▶ _What you have to do_
Using the listing below, please print exactly the lines from the one with "C7: 12pF (BAT, VOL2) -> 12pF (0V, VOL2)" through the one with "J202 pin 1: DGND -> none". Leave out every picture.

▶ _Material provided_
__________________________________________________

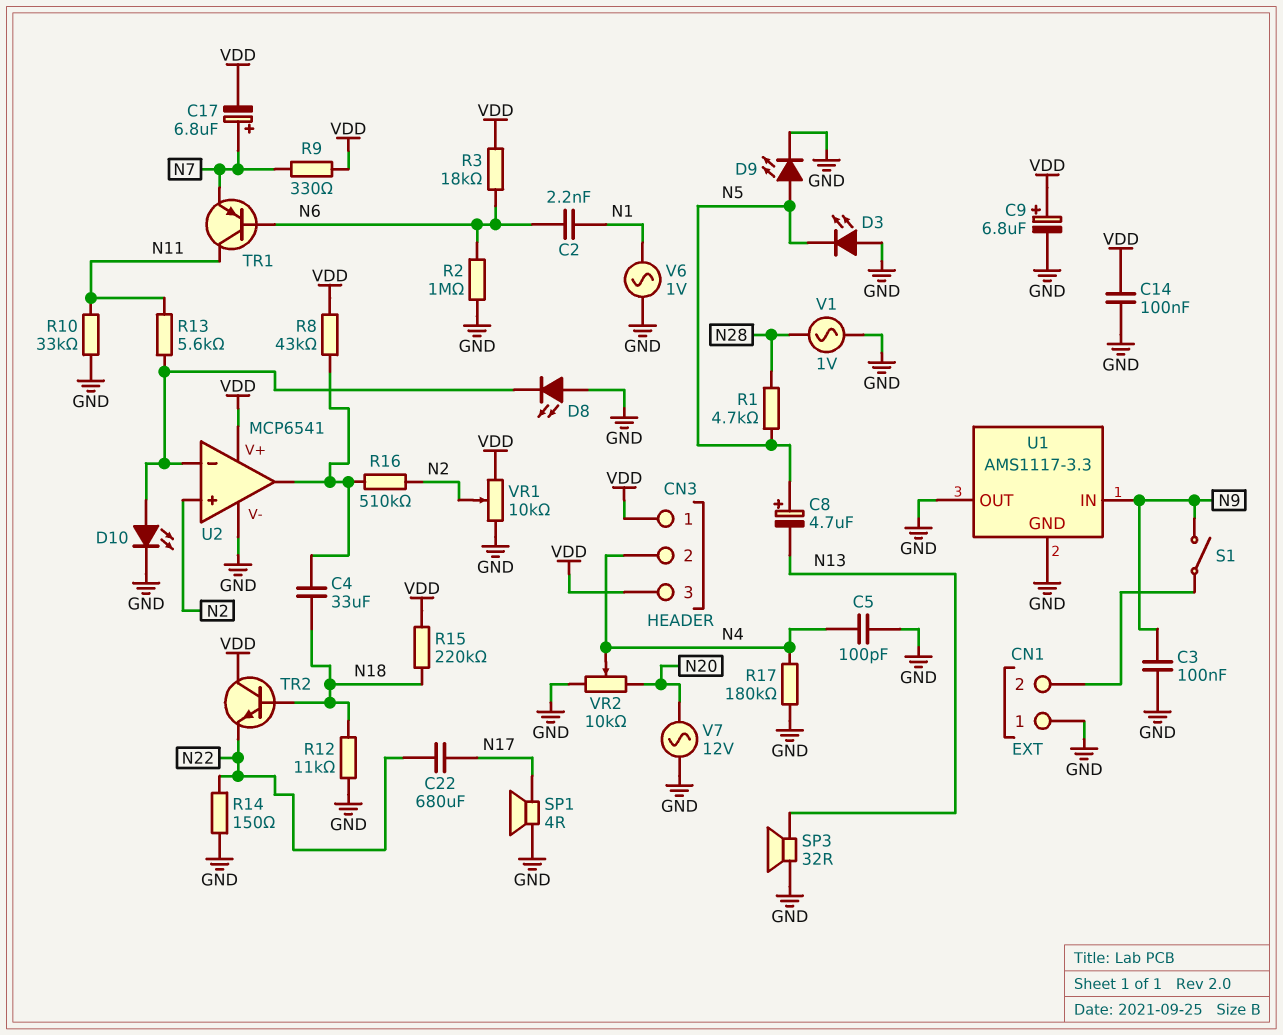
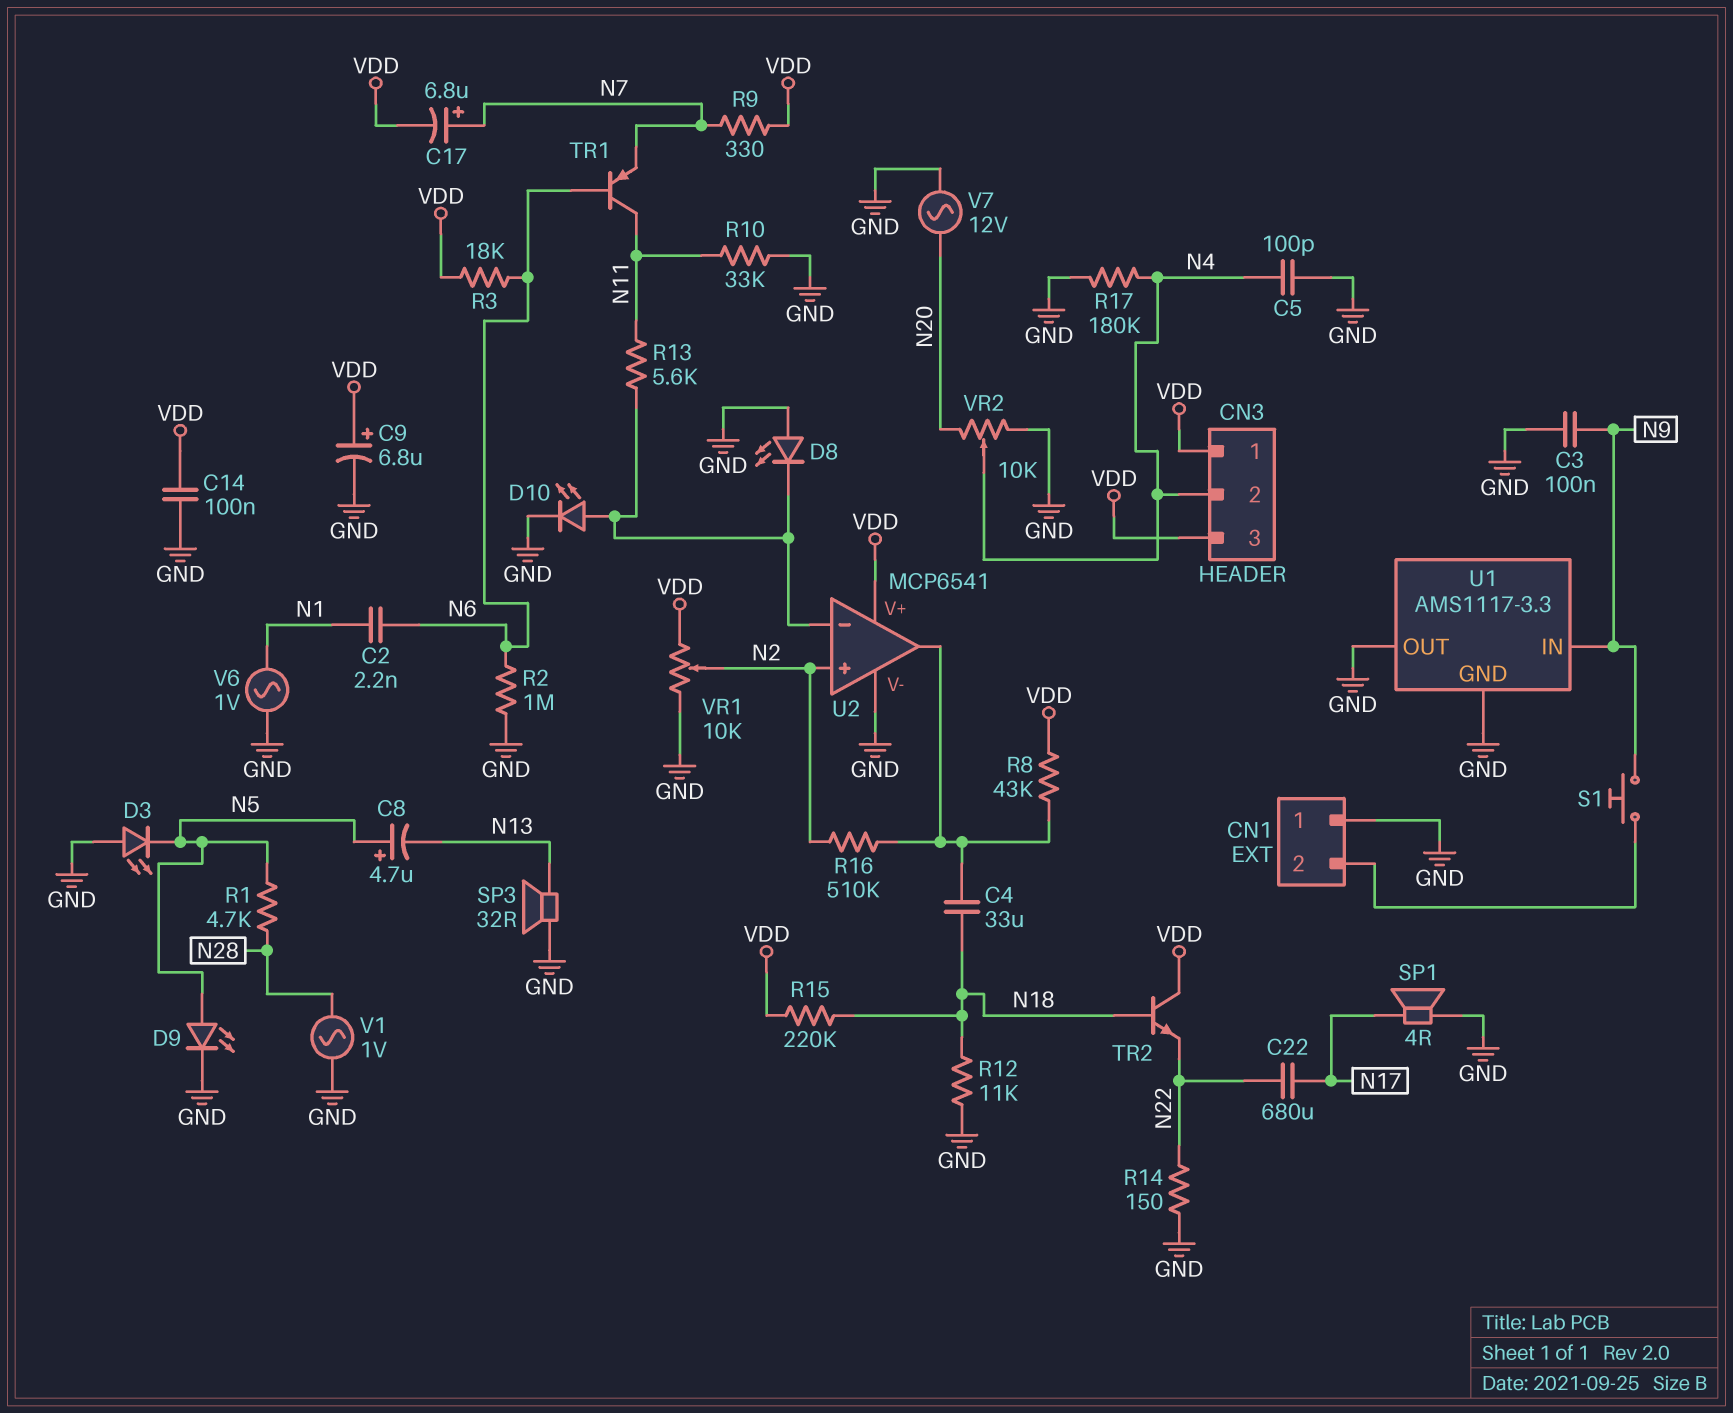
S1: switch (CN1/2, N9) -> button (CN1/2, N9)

__________________________________________________

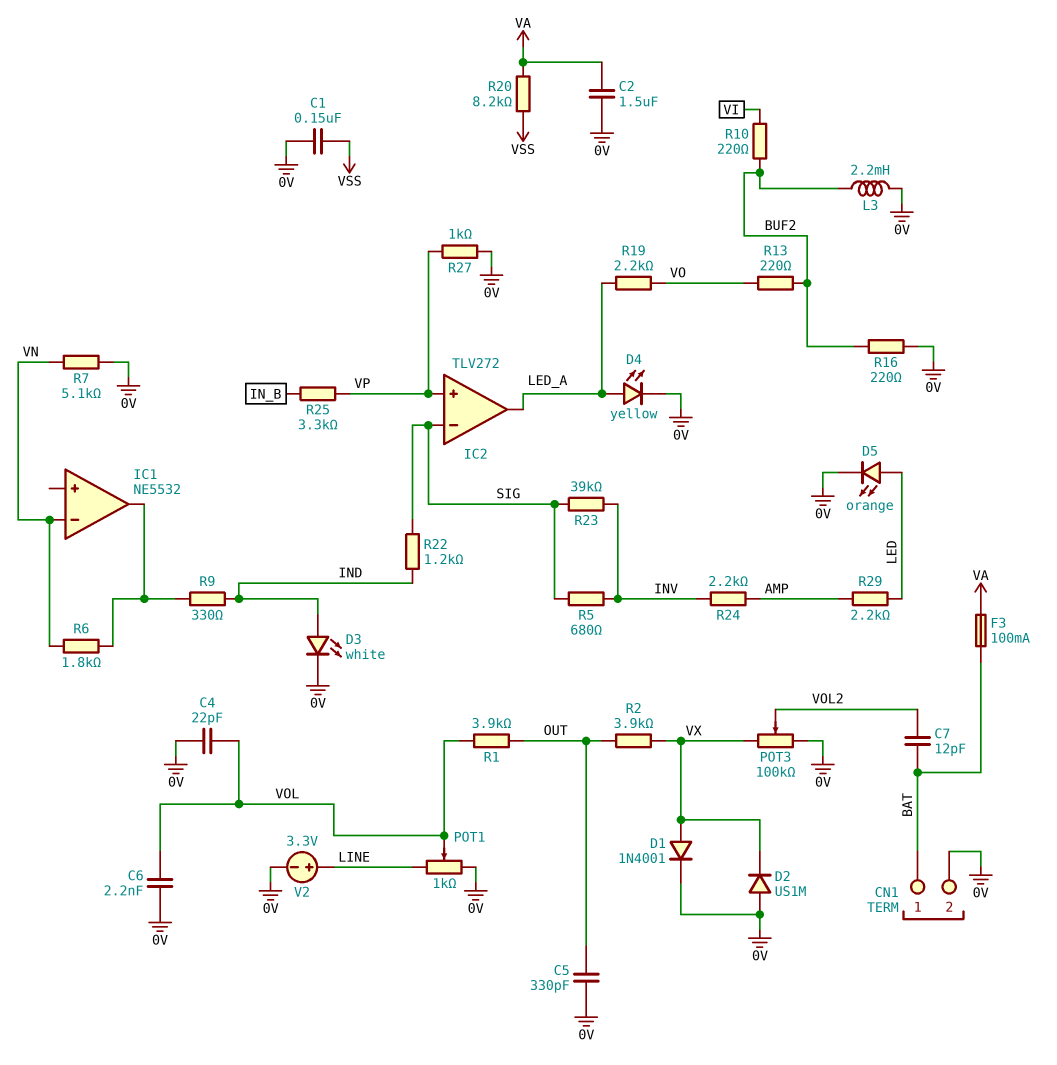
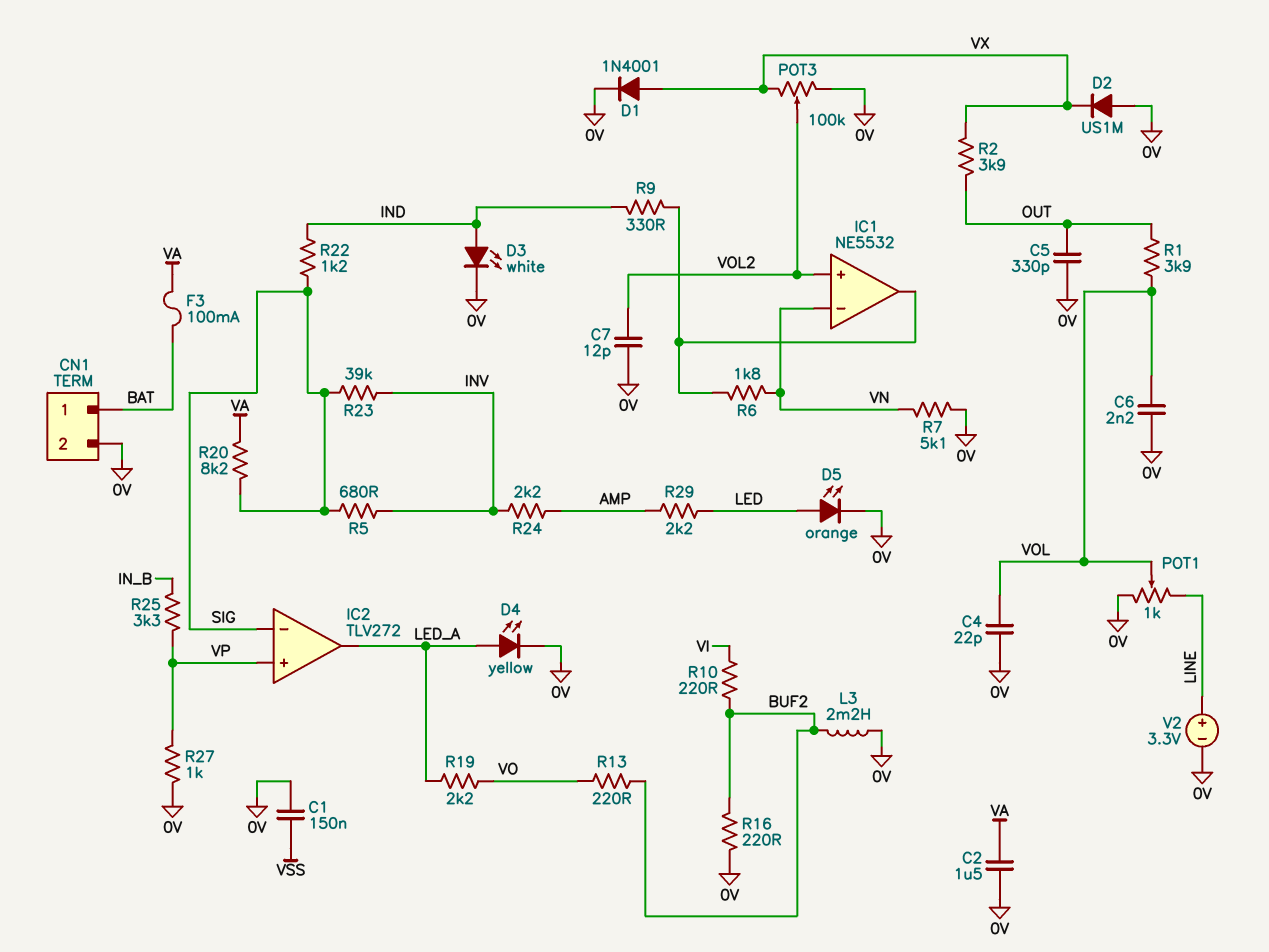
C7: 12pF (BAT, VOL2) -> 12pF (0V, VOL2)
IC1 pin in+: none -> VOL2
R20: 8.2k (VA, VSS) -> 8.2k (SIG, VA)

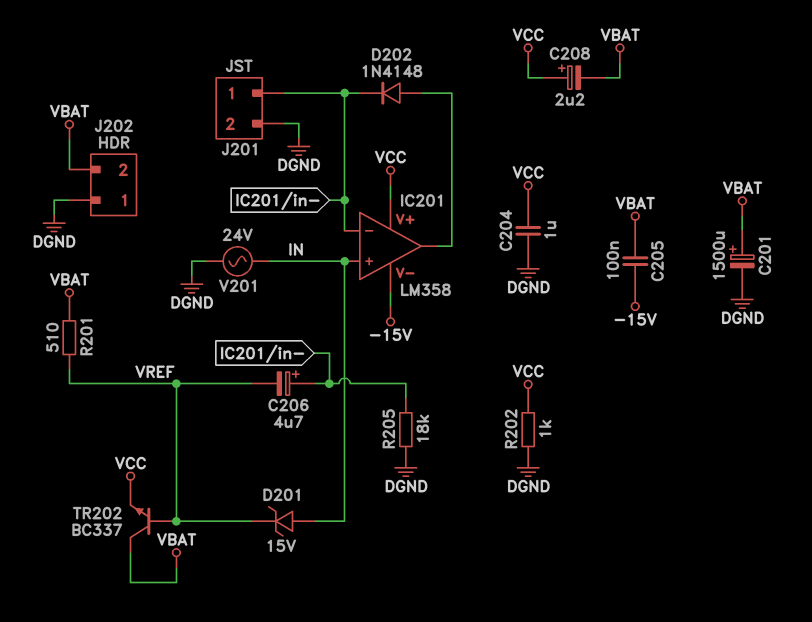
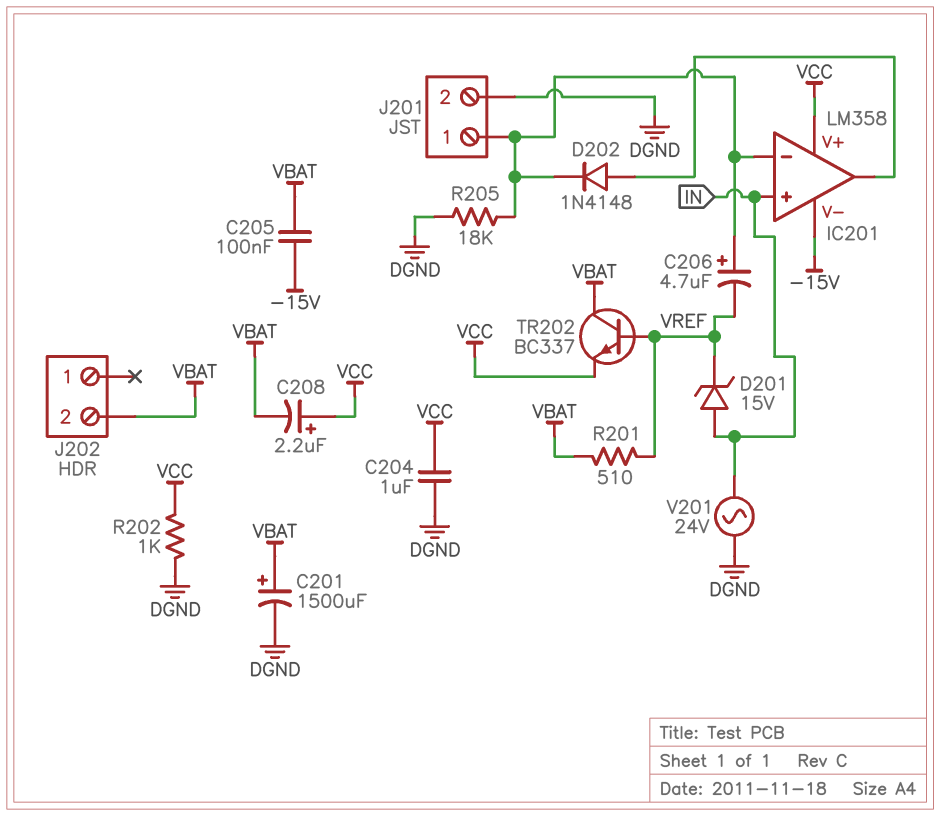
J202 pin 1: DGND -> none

__________________________________________________

▶ _Problem solution_
C7: 12pF (BAT, VOL2) -> 12pF (0V, VOL2)
IC1 pin in+: none -> VOL2
R20: 8.2k (VA, VSS) -> 8.2k (SIG, VA)

J202 pin 1: DGND -> none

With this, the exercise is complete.